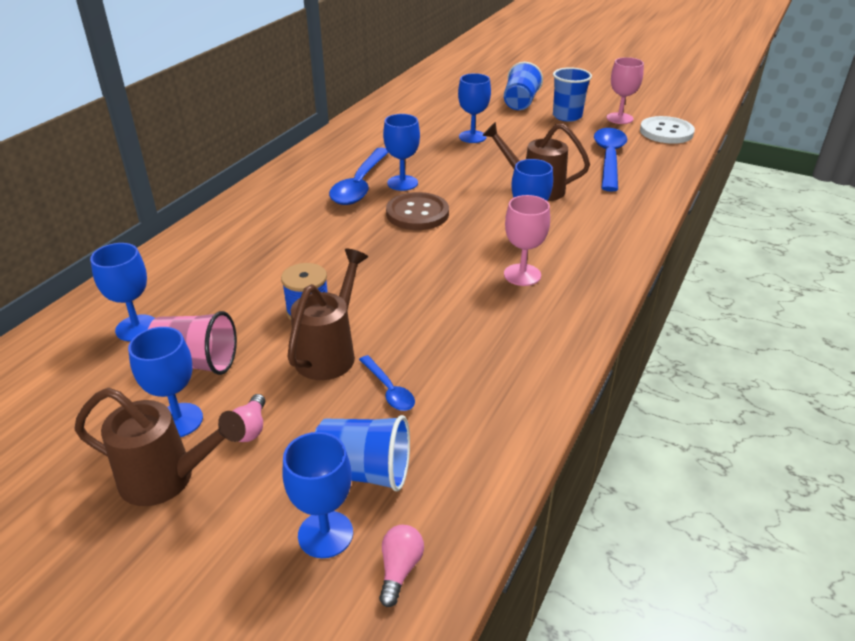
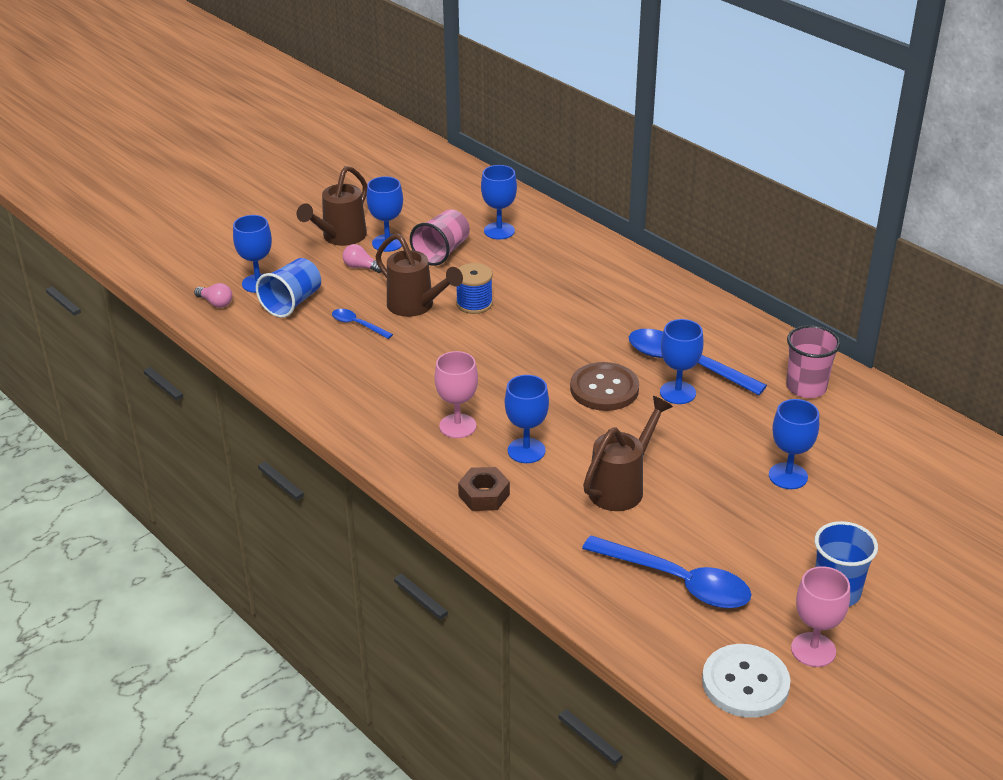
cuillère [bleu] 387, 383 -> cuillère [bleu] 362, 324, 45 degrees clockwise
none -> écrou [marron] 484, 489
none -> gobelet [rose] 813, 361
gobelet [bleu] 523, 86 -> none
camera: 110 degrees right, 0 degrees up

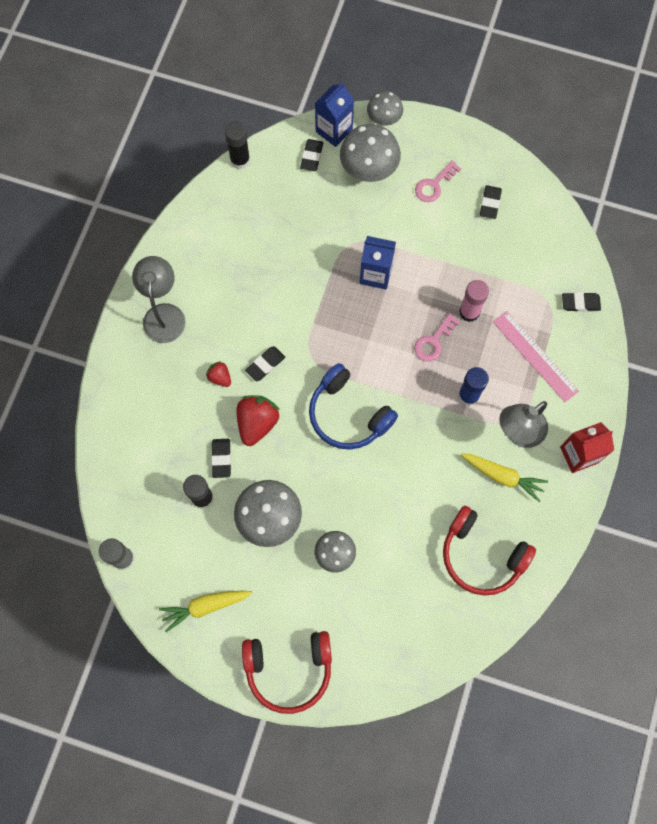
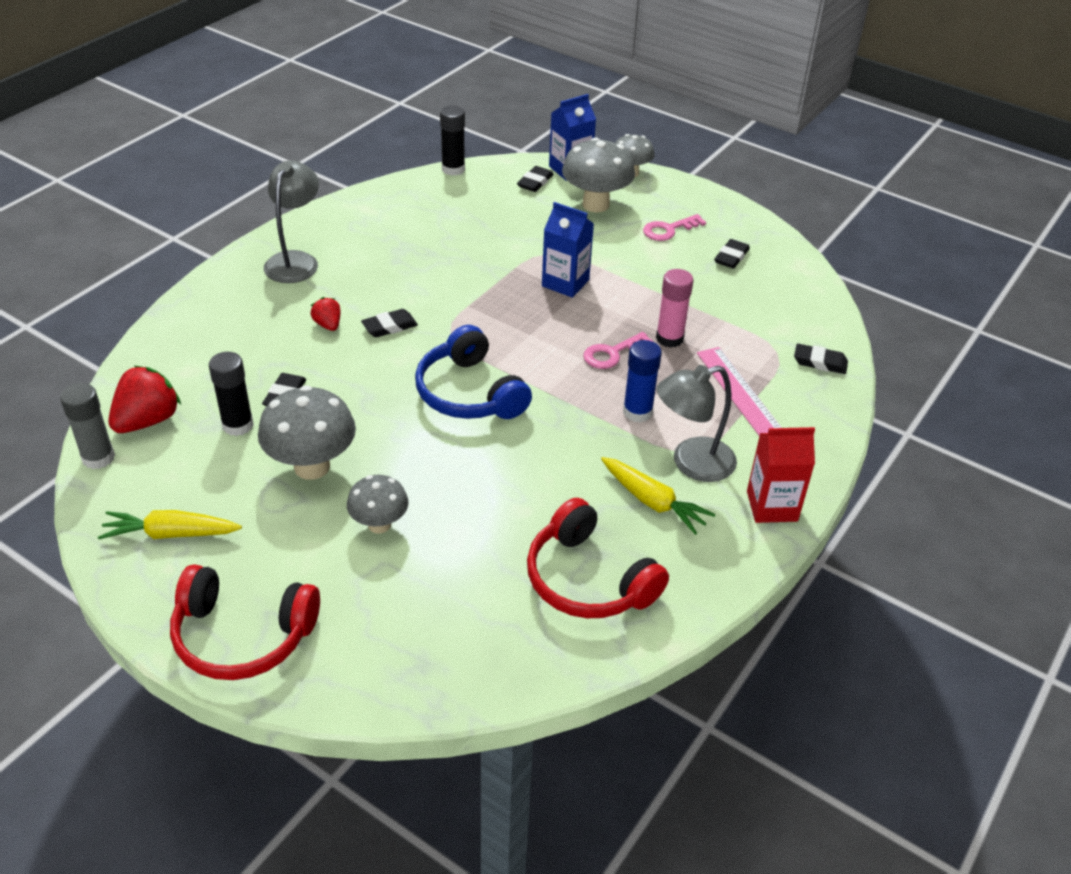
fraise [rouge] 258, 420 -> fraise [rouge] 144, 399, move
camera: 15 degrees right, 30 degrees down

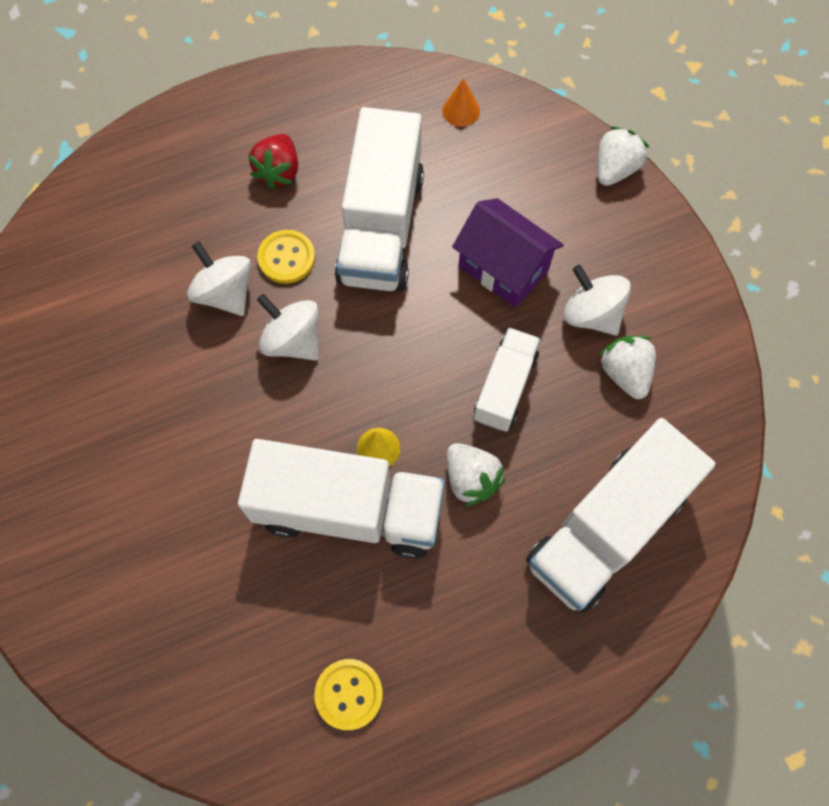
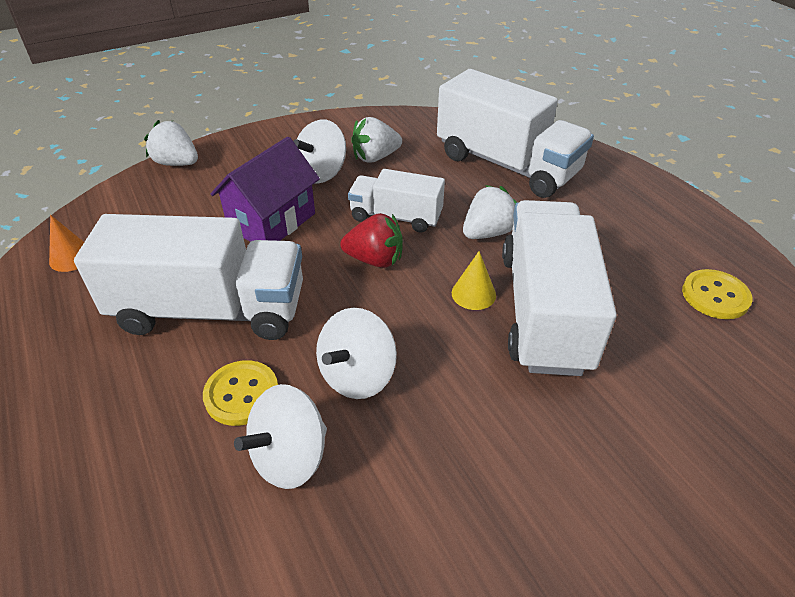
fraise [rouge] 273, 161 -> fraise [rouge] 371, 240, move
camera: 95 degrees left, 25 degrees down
○ ○ ○
Using the entries above, return each line in which the word "none" occurs.

> _OUTPUT FOR THIS EXERCISE_
none -> écrou [marron] 484, 489
none -> gobelet [rose] 813, 361
gobelet [bleu] 523, 86 -> none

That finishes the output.